:: ASSIGNMENT ::
Return exactly those lines of the material that fall between the line with "camera: 80 degrees left, 10 degrees up" and the final line, both included.

:: TASK DATA ::
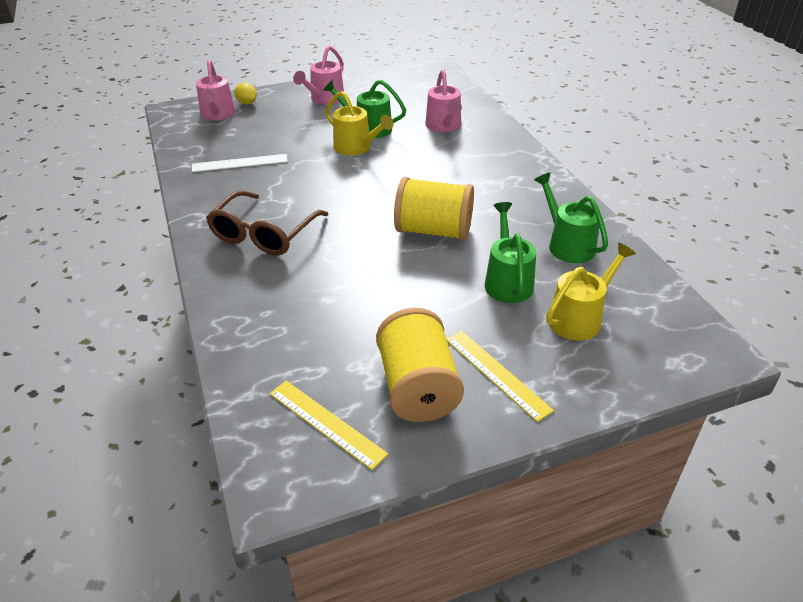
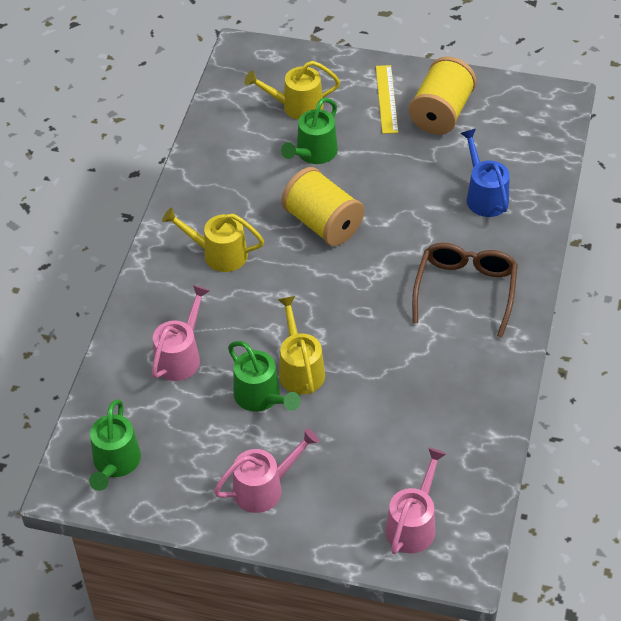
camera: 145 degrees left, 10 degrees up
white ruler [192,154,287,172] -> none
brown glasses [206,190,328,256] -> brown glasses turned 45 degrees counterclockwise [412,243,518,338]
yellow lemon [234,83,257,105] -> none
yellow ruler [270,381,388,470] -> none
green watering can [534,172,608,263] -> green watering can moved to [89,399,141,491]
none -> yellow watering can [162,207,264,272]
none -> blue watering can [460,129,510,217]

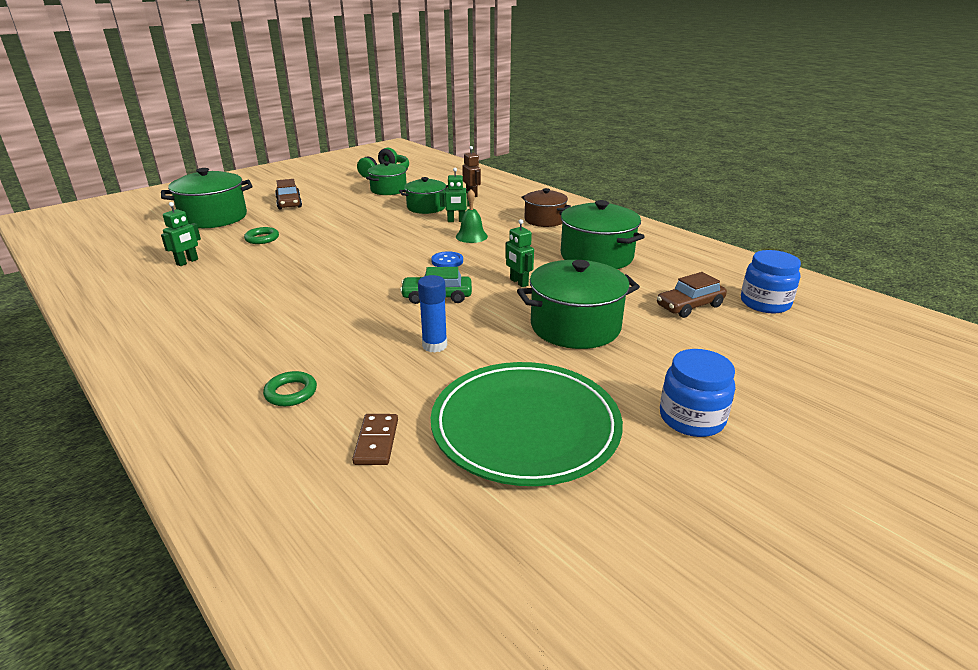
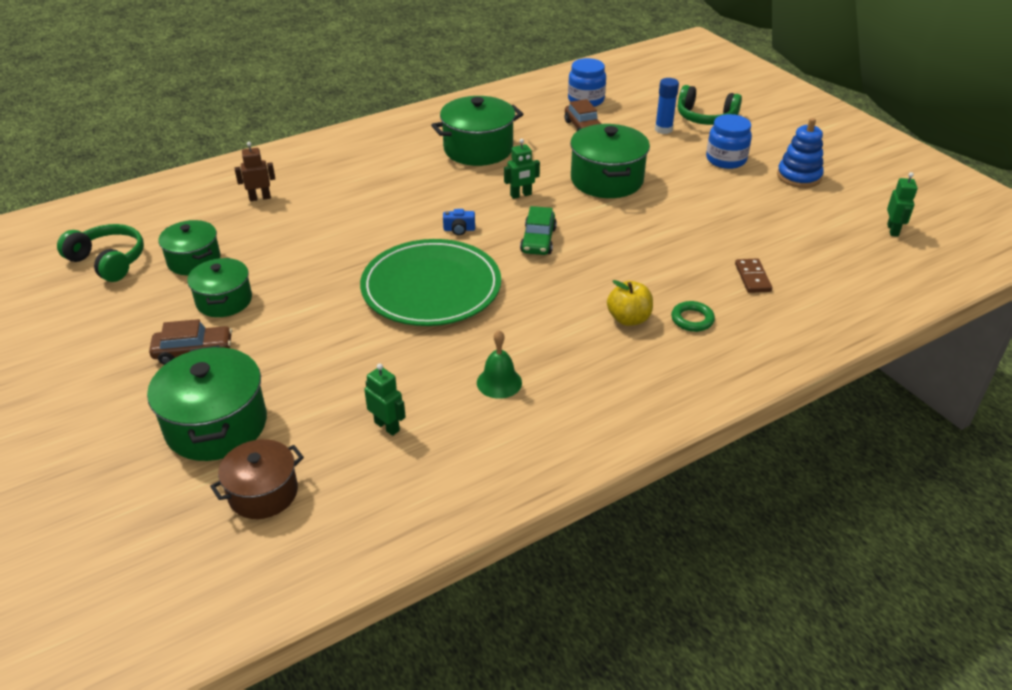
camera: 80 degrees left, 10 degrees up
green ring [244,227,279,244] -> none
brown domino [352,414,398,465] -> brown domino turned 75 degrees clockwise [735,258,772,293]
green pot [399,177,448,214] -> green pot moved to [187,258,252,317]
blue glue stick [418,275,447,352] -> blue glue stick moved to [655,78,679,134]
blue button [431,251,463,267] -> blue camera [443,209,475,235]
green plate [431,362,623,486] -> green plate moved to [360,239,501,326]
green robot [440,168,469,222] -> green robot moved to [887,172,918,237]
green bell [456,189,488,243] -> green bell moved to [477,330,522,399]
brown pot [521,188,571,227] -> brown pot moved to [210,439,304,519]
none -> yellow apple [607,280,653,326]
none -> green headphones [678,85,742,125]
none -> blue stacking toy [777,118,824,188]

:: TASK RESULT ::
camera: 80 degrees left, 10 degrees up
green ring [244,227,279,244] -> none
brown domino [352,414,398,465] -> brown domino turned 75 degrees clockwise [735,258,772,293]
green pot [399,177,448,214] -> green pot moved to [187,258,252,317]
blue glue stick [418,275,447,352] -> blue glue stick moved to [655,78,679,134]
blue button [431,251,463,267] -> blue camera [443,209,475,235]
green plate [431,362,623,486] -> green plate moved to [360,239,501,326]
green robot [440,168,469,222] -> green robot moved to [887,172,918,237]
green bell [456,189,488,243] -> green bell moved to [477,330,522,399]
brown pot [521,188,571,227] -> brown pot moved to [210,439,304,519]
none -> yellow apple [607,280,653,326]
none -> green headphones [678,85,742,125]
none -> blue stacking toy [777,118,824,188]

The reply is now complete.